[Image sets with object changes]
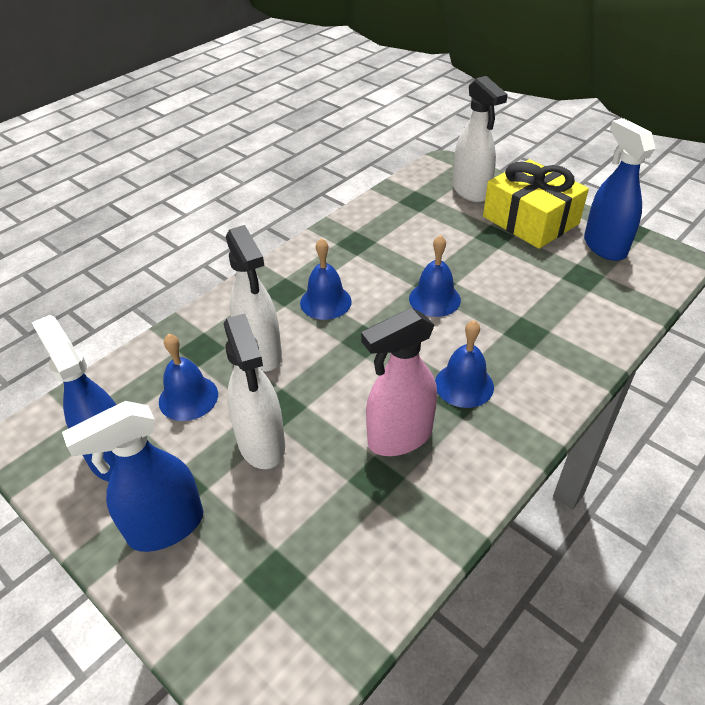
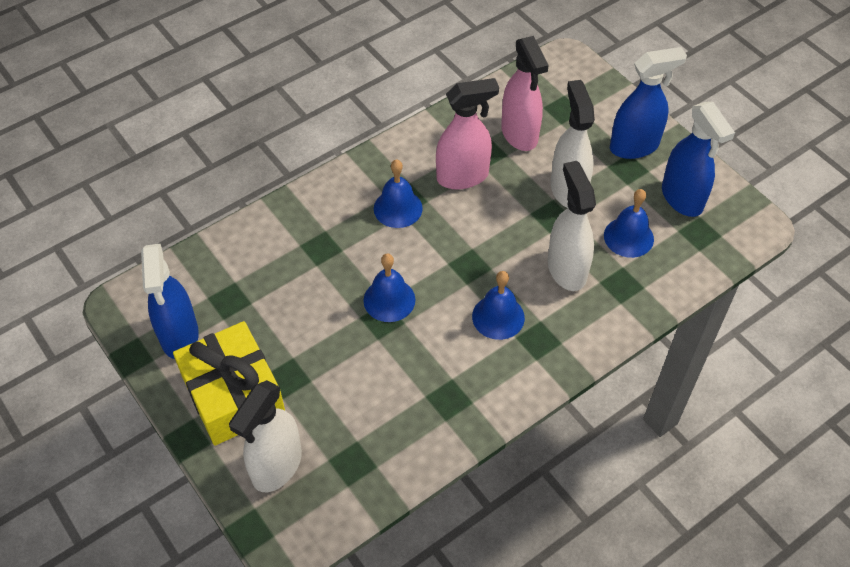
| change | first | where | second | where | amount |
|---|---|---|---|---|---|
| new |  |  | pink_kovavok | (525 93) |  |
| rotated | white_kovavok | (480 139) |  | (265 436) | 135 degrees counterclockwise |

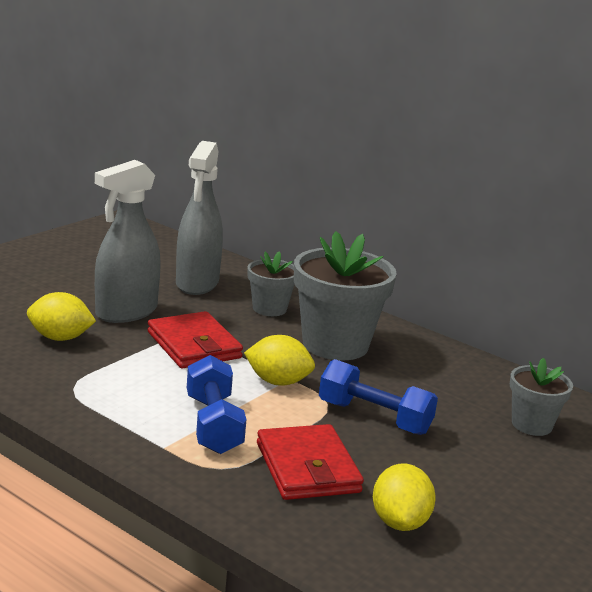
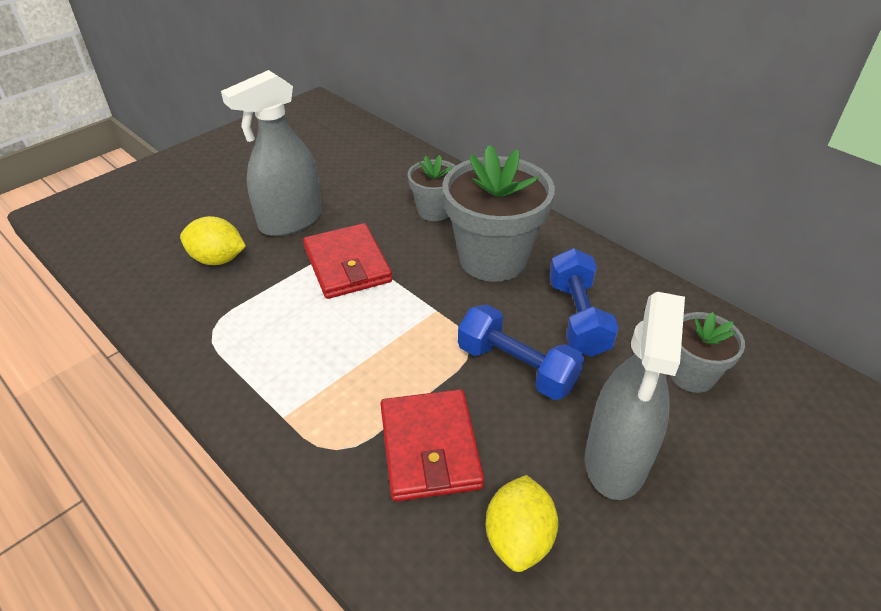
| change | first | where | second | where | amount |
|---|---|---|---|---|---|
| gone | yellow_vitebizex | (279 360) |  |  |  |
| shifted | grey_kovavok | (199 218) |  | (635 396) |  |
| shifted | blue_vevumon | (217 404) |  | (584 302) |  |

Action item: Apart from the pictures, return every entry above exactly as given.

Answer to the exercise:
| change | first | where | second | where | amount |
|---|---|---|---|---|---|
| new |  |  | pink_kovavok | (525 93) |  |
| rotated | white_kovavok | (480 139) |  | (265 436) | 135 degrees counterclockwise |

| change | first | where | second | where | amount |
|---|---|---|---|---|---|
| gone | yellow_vitebizex | (279 360) |  |  |  |
| shifted | grey_kovavok | (199 218) |  | (635 396) |  |
| shifted | blue_vevumon | (217 404) |  | (584 302) |  |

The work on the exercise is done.